== Segment start ==

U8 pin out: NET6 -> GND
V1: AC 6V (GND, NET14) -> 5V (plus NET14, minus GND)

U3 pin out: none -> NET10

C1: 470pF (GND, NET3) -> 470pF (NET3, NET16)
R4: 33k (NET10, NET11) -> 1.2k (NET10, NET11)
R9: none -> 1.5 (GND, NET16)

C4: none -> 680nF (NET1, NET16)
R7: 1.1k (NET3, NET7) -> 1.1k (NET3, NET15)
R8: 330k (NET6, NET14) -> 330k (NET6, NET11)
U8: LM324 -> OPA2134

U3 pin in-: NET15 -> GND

== Segment end ==
== Segment start ==

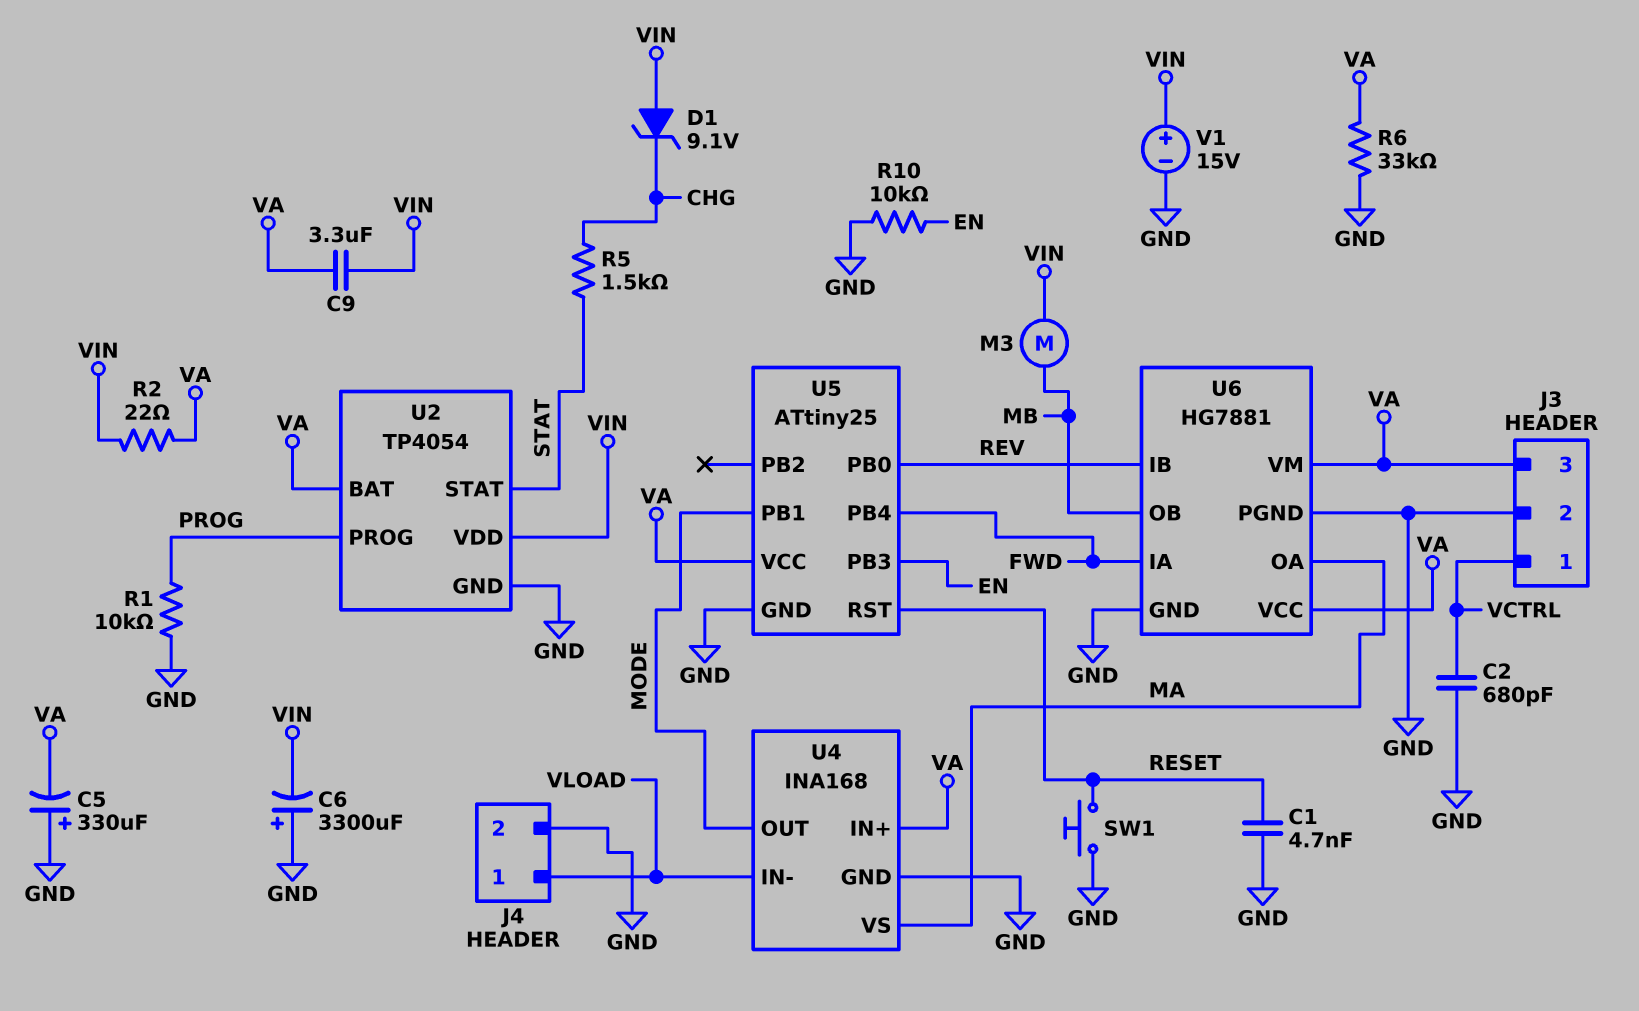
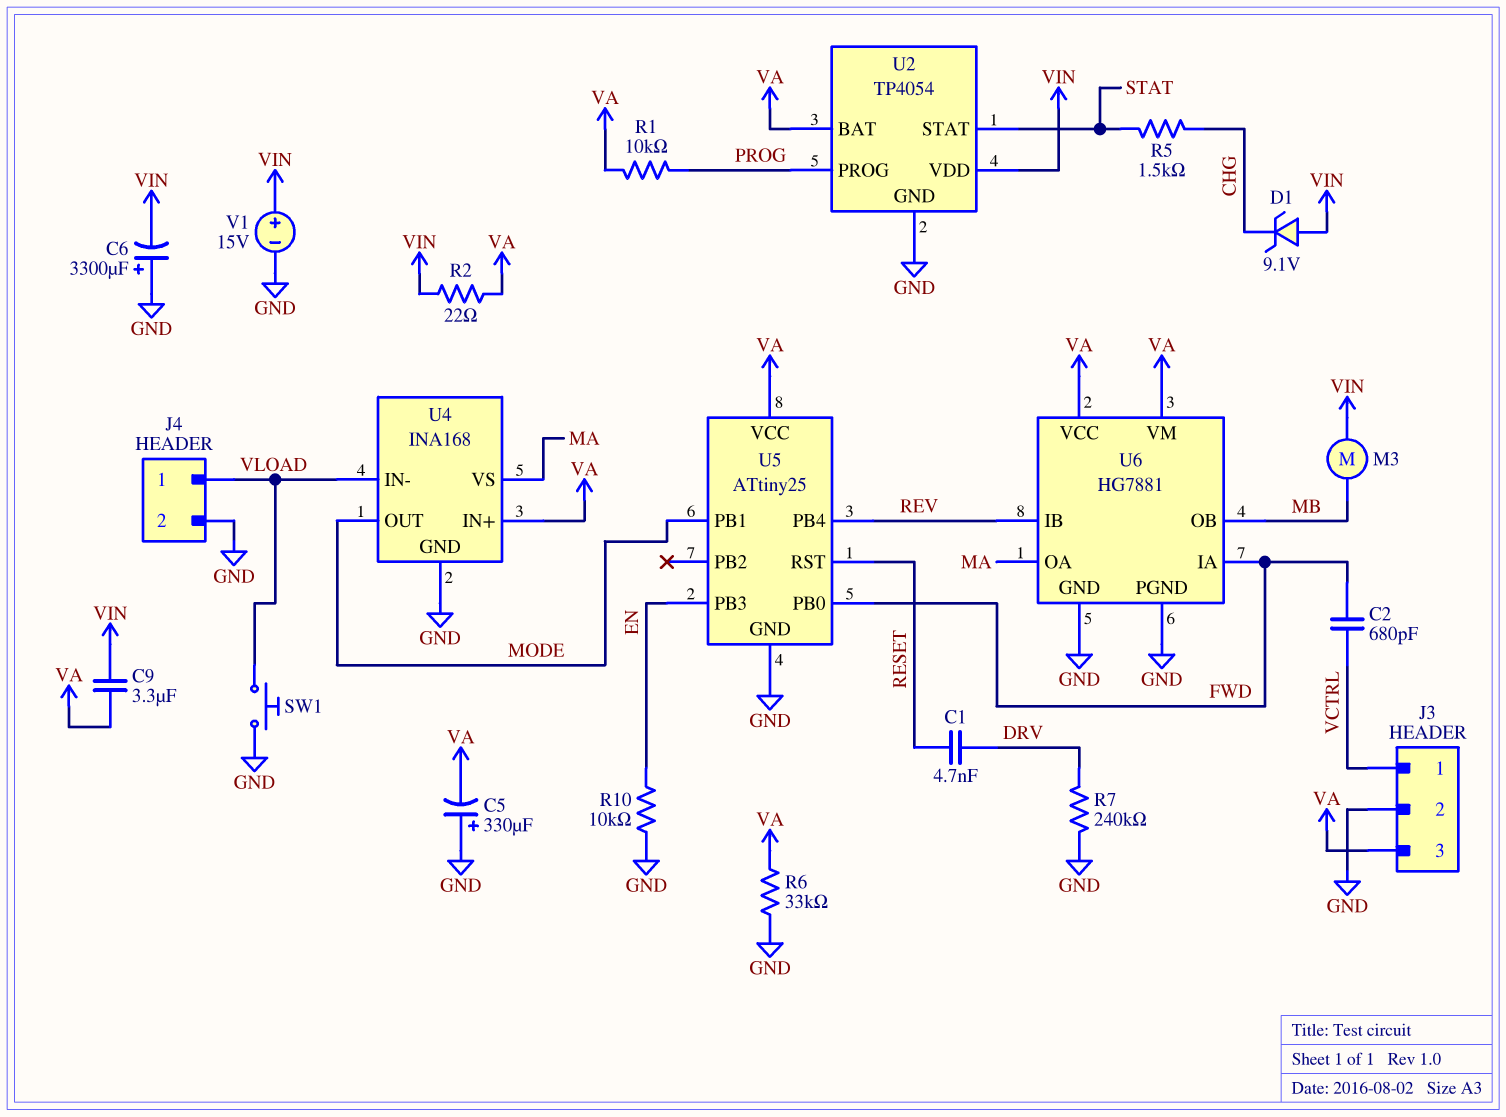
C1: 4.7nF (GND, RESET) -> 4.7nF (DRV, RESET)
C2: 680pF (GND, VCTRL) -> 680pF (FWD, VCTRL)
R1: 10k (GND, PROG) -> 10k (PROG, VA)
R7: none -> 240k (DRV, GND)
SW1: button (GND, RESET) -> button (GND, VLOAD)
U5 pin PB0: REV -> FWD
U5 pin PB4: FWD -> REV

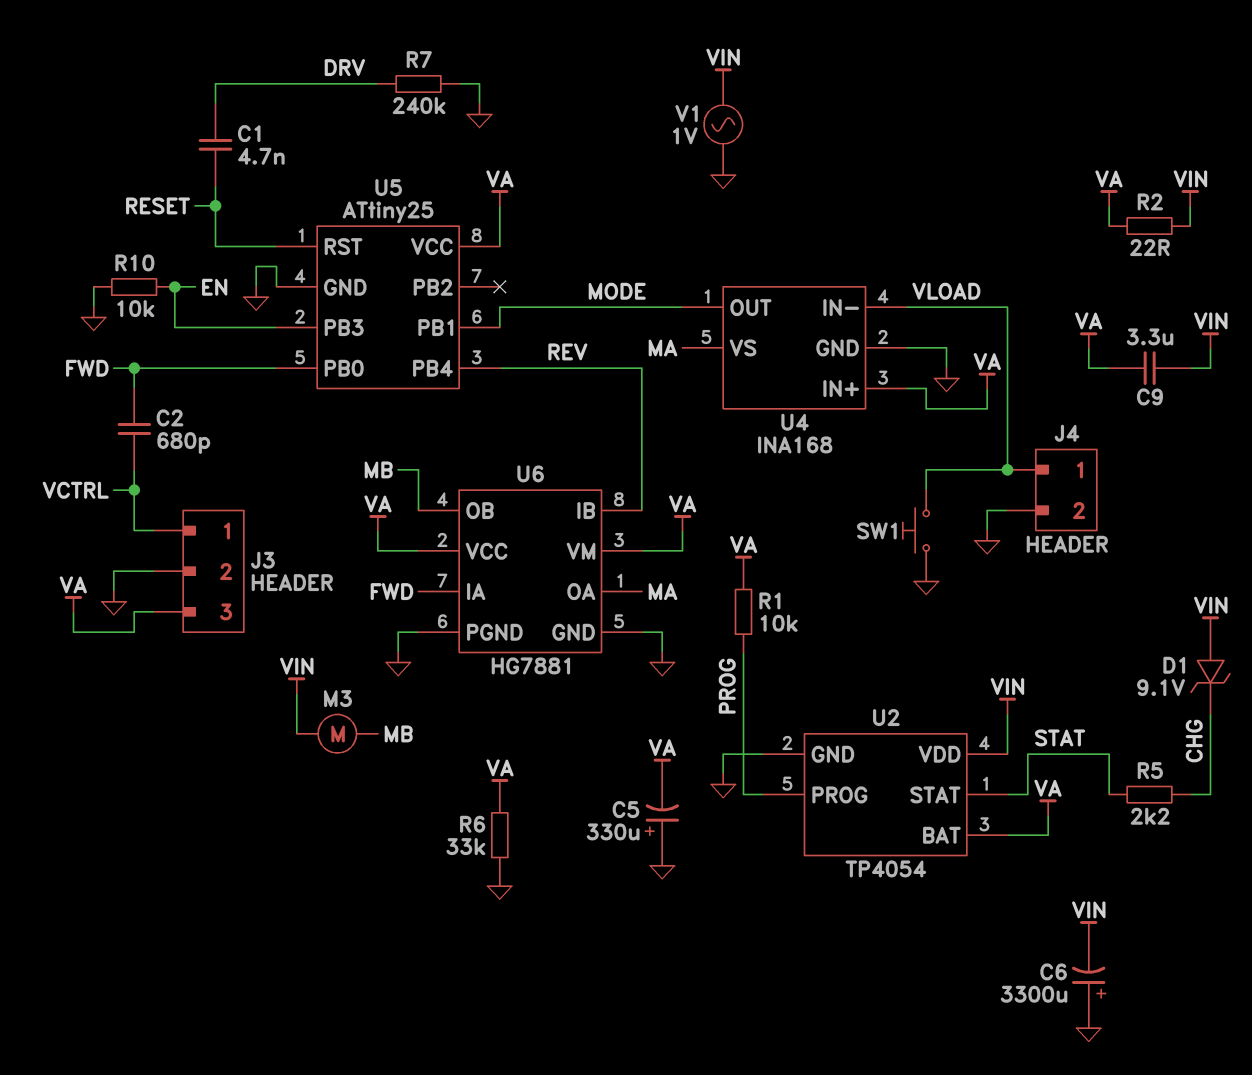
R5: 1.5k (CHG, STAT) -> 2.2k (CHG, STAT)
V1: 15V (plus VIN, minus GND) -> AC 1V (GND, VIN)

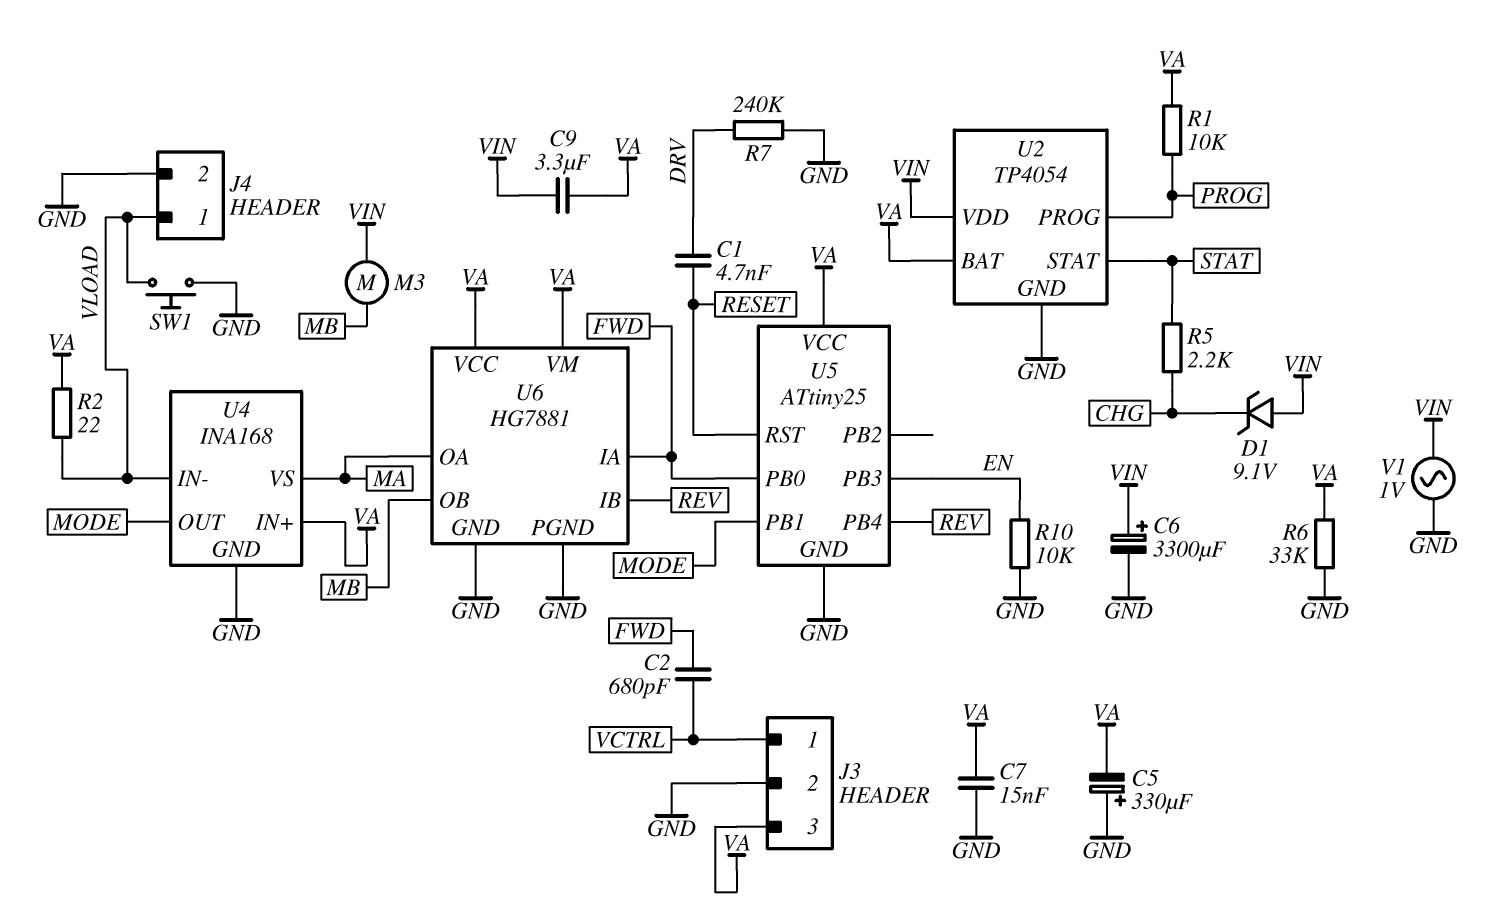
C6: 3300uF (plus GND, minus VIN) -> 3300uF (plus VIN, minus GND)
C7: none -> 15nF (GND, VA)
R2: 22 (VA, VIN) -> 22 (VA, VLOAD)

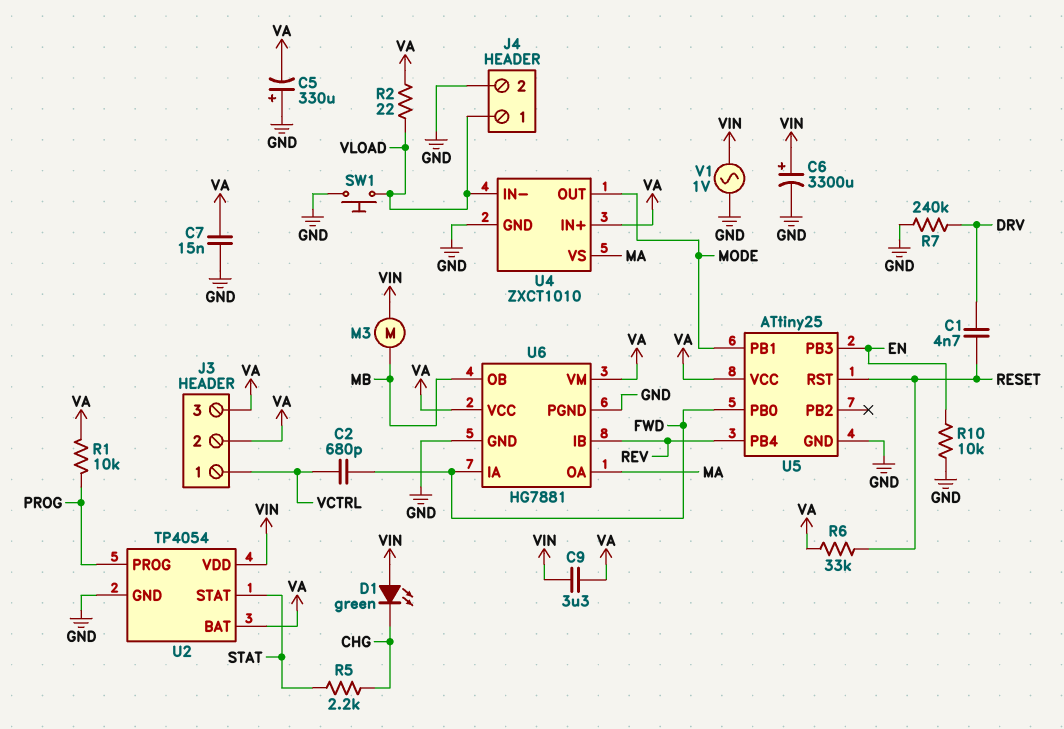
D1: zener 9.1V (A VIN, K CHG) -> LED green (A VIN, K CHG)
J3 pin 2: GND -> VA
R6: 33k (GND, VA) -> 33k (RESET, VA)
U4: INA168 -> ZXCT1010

== Segment end ==

- [Task goal] Only one part of the material above is wanted: the lines from the one with "C6: 3300uF (plus" up to and including the one with "U4: INA168 -> ZXCT1010". Please copy them exactly, pictures left out.

- [Problem solution]
C6: 3300uF (plus GND, minus VIN) -> 3300uF (plus VIN, minus GND)
C7: none -> 15nF (GND, VA)
R2: 22 (VA, VIN) -> 22 (VA, VLOAD)

D1: zener 9.1V (A VIN, K CHG) -> LED green (A VIN, K CHG)
J3 pin 2: GND -> VA
R6: 33k (GND, VA) -> 33k (RESET, VA)
U4: INA168 -> ZXCT1010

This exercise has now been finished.